- _ENTRIES PROVIDED_
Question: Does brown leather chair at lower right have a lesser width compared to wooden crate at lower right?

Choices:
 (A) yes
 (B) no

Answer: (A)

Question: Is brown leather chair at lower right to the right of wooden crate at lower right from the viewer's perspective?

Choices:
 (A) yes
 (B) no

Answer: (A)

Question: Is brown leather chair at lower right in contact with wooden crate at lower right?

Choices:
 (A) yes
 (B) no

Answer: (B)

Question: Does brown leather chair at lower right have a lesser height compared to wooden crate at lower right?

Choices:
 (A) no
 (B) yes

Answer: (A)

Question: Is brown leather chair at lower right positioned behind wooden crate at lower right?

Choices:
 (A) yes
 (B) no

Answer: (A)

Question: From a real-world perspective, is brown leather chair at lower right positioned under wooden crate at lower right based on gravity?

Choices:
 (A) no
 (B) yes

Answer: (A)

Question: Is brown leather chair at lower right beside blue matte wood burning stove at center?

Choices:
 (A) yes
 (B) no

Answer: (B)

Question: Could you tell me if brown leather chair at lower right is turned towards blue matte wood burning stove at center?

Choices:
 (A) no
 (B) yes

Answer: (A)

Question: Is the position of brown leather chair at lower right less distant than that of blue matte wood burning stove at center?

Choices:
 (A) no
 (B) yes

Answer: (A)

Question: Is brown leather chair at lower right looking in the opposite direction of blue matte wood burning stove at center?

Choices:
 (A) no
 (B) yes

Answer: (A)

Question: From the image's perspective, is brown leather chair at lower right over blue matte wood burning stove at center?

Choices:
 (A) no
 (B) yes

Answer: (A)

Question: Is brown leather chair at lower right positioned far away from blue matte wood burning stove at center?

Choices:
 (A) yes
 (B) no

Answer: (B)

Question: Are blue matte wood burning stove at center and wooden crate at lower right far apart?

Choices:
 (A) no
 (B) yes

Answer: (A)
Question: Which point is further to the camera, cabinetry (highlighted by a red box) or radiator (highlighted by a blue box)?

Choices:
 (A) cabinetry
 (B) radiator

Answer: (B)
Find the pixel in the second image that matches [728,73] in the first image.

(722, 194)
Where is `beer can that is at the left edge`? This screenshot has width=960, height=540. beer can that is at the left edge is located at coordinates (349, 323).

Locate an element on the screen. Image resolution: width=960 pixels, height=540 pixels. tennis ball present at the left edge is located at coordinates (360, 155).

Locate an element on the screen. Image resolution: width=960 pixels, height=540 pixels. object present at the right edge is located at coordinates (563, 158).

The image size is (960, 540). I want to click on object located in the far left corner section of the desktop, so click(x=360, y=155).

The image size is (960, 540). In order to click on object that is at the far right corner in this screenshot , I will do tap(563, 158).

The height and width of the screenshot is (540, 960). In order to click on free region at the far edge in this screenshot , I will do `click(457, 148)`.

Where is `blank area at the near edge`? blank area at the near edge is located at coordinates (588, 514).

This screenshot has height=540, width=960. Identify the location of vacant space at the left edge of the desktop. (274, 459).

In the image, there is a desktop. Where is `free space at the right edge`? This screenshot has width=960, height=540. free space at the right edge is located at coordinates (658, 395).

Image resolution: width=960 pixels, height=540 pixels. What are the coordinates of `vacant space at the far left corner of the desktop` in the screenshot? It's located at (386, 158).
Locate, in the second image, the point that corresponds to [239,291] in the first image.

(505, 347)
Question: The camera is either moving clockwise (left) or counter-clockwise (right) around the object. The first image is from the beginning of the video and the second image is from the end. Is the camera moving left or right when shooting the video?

- _WHAT THE TASK ASKS_
Pull out every line of the records that contains the string "height", matching its case exactly.

- _EXERCISE OUTPUT_
Question: Does brown leather chair at lower right have a lesser height compared to wooden crate at lower right?
Where is `beer can that is at the left edge`? This screenshot has width=960, height=540. beer can that is at the left edge is located at coordinates (349, 323).
Locate an element on the screen. Image resolution: width=960 pixels, height=540 pixels. tennis ball present at the left edge is located at coordinates (360, 155).
Locate an element on the screen. Image resolution: width=960 pixels, height=540 pixels. object present at the right edge is located at coordinates (563, 158).
The height and width of the screenshot is (540, 960). In order to click on free region at the far edge in this screenshot , I will do `click(457, 148)`.
This screenshot has height=540, width=960. Identify the location of vacant space at the left edge of the desktop. (274, 459).
In the image, there is a desktop. Where is `free space at the right edge`? This screenshot has width=960, height=540. free space at the right edge is located at coordinates (658, 395).
Image resolution: width=960 pixels, height=540 pixels. What are the coordinates of `vacant space at the far left corner of the desktop` in the screenshot? It's located at (386, 158).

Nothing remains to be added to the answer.